◆ **Given data**:
((
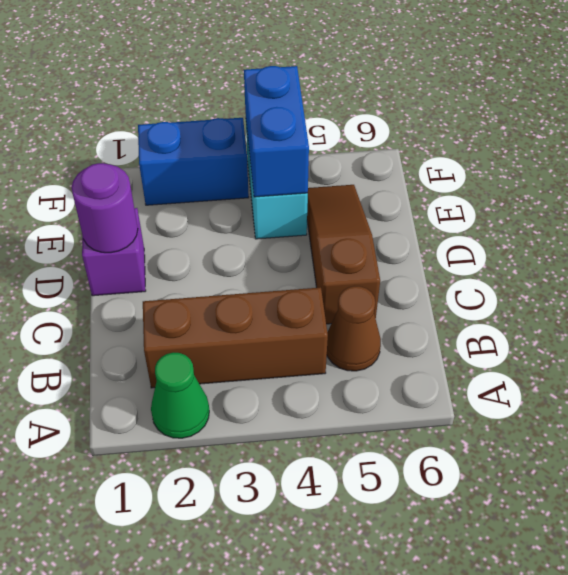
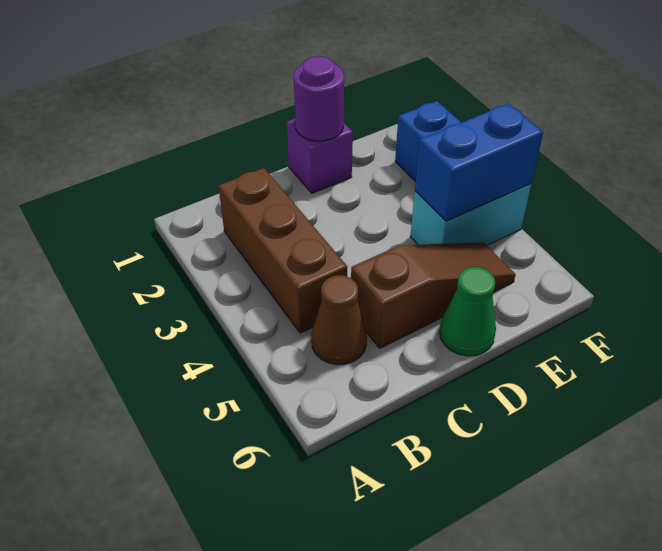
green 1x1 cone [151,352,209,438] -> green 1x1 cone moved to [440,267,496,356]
))
((
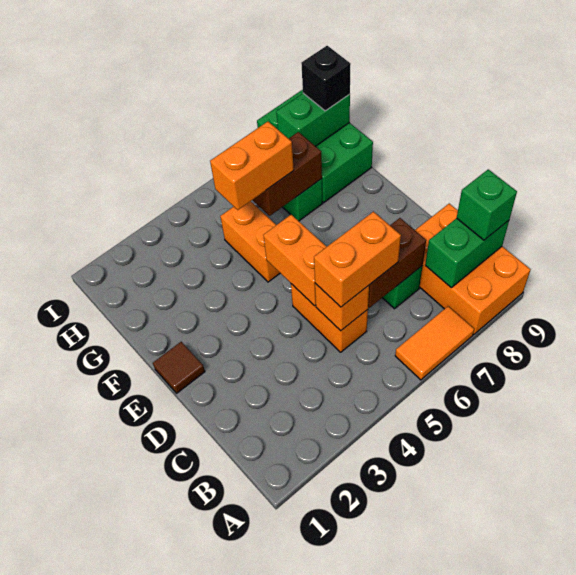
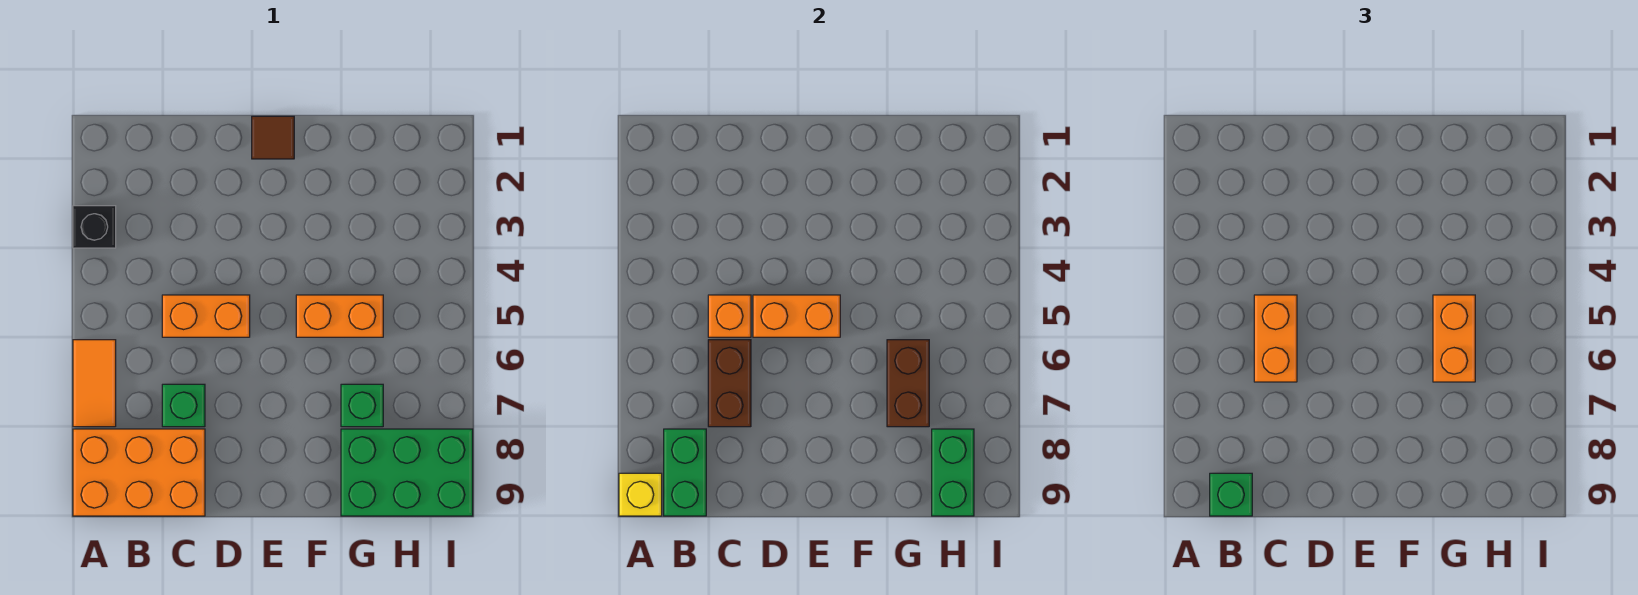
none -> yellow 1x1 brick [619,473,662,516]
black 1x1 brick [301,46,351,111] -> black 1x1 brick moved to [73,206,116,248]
))
((
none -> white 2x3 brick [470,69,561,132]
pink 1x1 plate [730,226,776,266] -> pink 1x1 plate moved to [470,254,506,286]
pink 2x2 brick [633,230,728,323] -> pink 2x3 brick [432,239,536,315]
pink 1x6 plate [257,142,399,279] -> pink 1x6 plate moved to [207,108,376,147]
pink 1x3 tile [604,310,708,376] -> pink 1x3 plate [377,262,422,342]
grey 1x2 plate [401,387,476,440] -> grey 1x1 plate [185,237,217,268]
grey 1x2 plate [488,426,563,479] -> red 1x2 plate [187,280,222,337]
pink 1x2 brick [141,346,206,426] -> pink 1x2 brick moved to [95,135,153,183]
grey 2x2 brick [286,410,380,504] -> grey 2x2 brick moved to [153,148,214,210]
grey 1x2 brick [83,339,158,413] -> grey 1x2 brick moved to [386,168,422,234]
))
◆ **Work request**: All lines above between those holding "pink 1x3 tile" and "grey 1x2 brick [83,339,158,413]", inclusive, must be set down unchanged, and no other line may be included.

◆ **Answer below**:
pink 1x3 tile [604,310,708,376] -> pink 1x3 plate [377,262,422,342]
grey 1x2 plate [401,387,476,440] -> grey 1x1 plate [185,237,217,268]
grey 1x2 plate [488,426,563,479] -> red 1x2 plate [187,280,222,337]
pink 1x2 brick [141,346,206,426] -> pink 1x2 brick moved to [95,135,153,183]
grey 2x2 brick [286,410,380,504] -> grey 2x2 brick moved to [153,148,214,210]
grey 1x2 brick [83,339,158,413] -> grey 1x2 brick moved to [386,168,422,234]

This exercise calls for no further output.